WHAT IS REQUIRED → Your task is to return the listing below word for word, without any of its images.

-------------------------

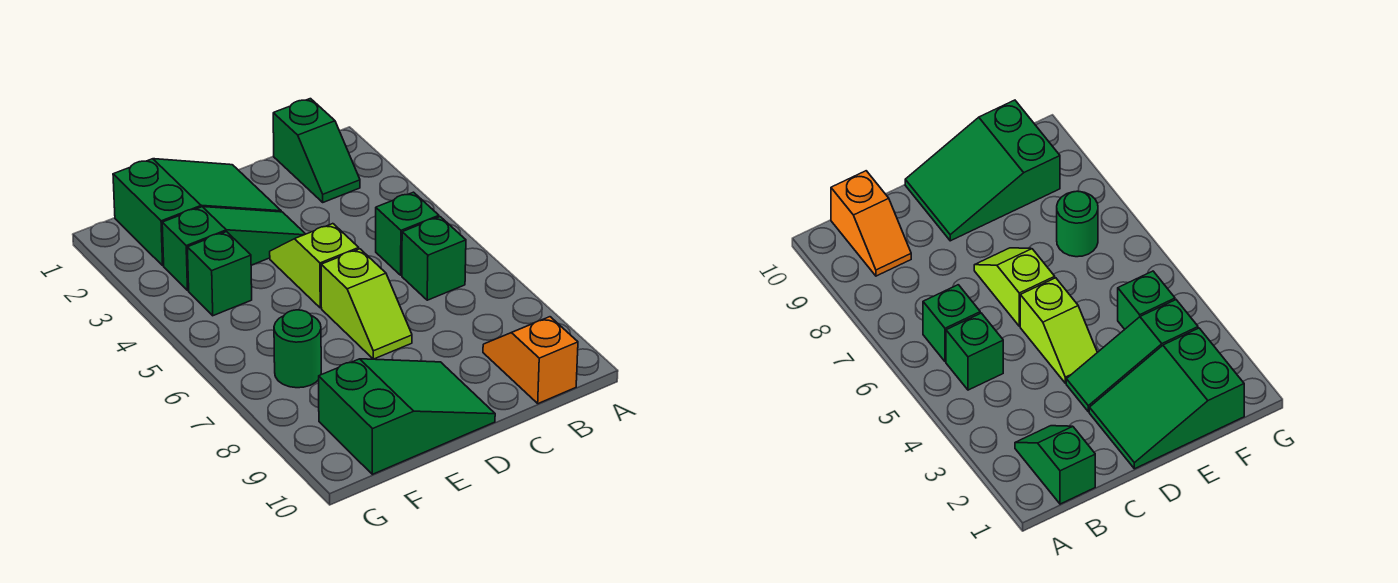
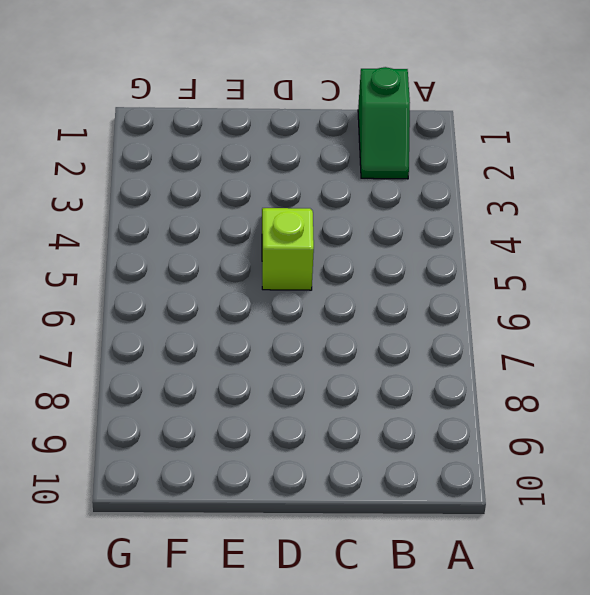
none -> green brick B5 level 1
none -> green brick B6 level 1

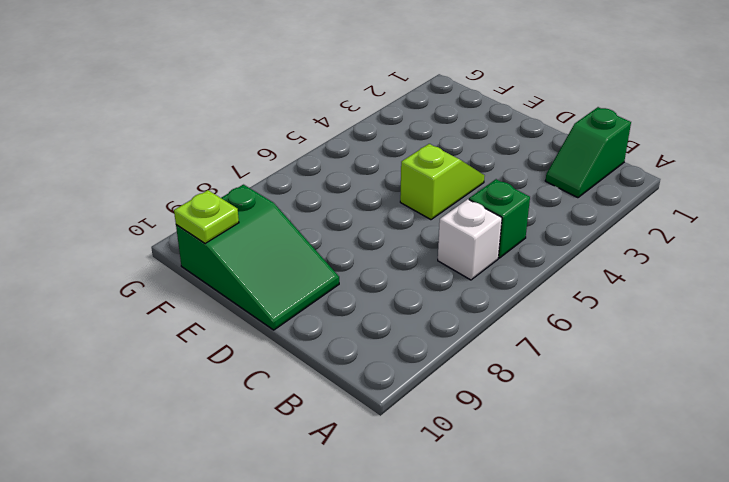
white brick B6 level 1 -> green brick B6 level 1
lime plate F10 level 2 -> none
none -> orange slope B9:B10 level 1 top 10
none -> green slope D1:F2 level 1 top F

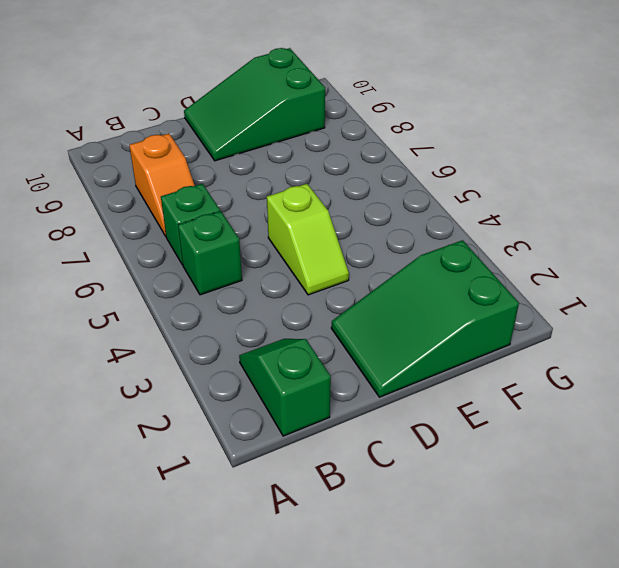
orange slope B7:B8 level 1 top 8 -> orange slope B9:B10 level 1 top 10
none -> green slope D3:F3 level 1 top F
none -> lime slope D6:D7 level 1 top 6

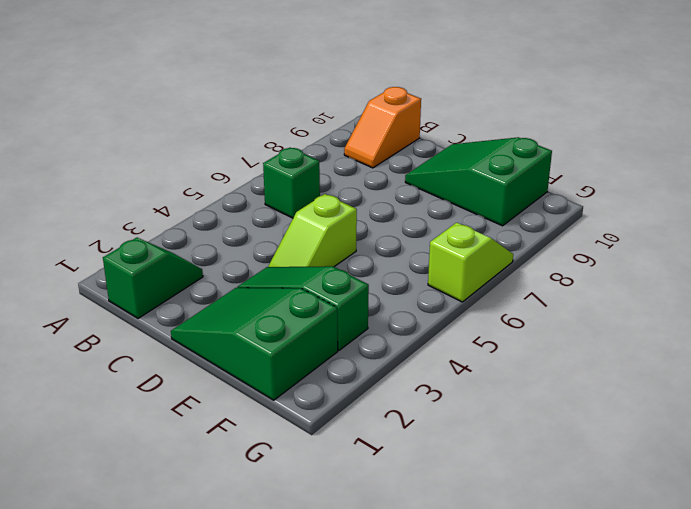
lime slope G6:G7 level 1 top 6 -> lime slope D6:D7 level 1 top 6
none -> green brick B5 level 1
none -> green brick F4 level 1

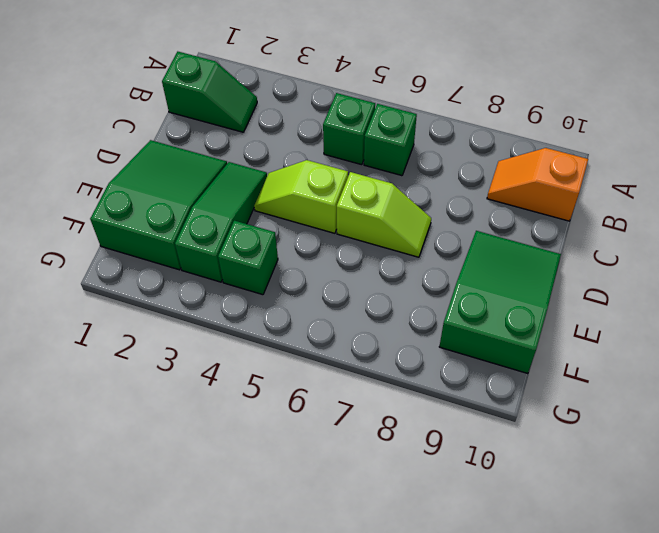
none -> green round brick F7 level 1

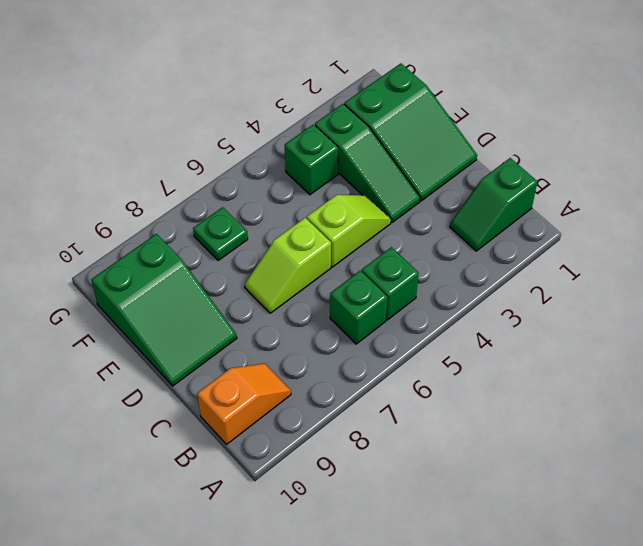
green plate F7 level 1 -> green round brick F7 level 1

-------------------------

PROBLEM SOLUTION →
none -> green brick B5 level 1
none -> green brick B6 level 1

white brick B6 level 1 -> green brick B6 level 1
lime plate F10 level 2 -> none
none -> orange slope B9:B10 level 1 top 10
none -> green slope D1:F2 level 1 top F

orange slope B7:B8 level 1 top 8 -> orange slope B9:B10 level 1 top 10
none -> green slope D3:F3 level 1 top F
none -> lime slope D6:D7 level 1 top 6

lime slope G6:G7 level 1 top 6 -> lime slope D6:D7 level 1 top 6
none -> green brick B5 level 1
none -> green brick F4 level 1

none -> green round brick F7 level 1

green plate F7 level 1 -> green round brick F7 level 1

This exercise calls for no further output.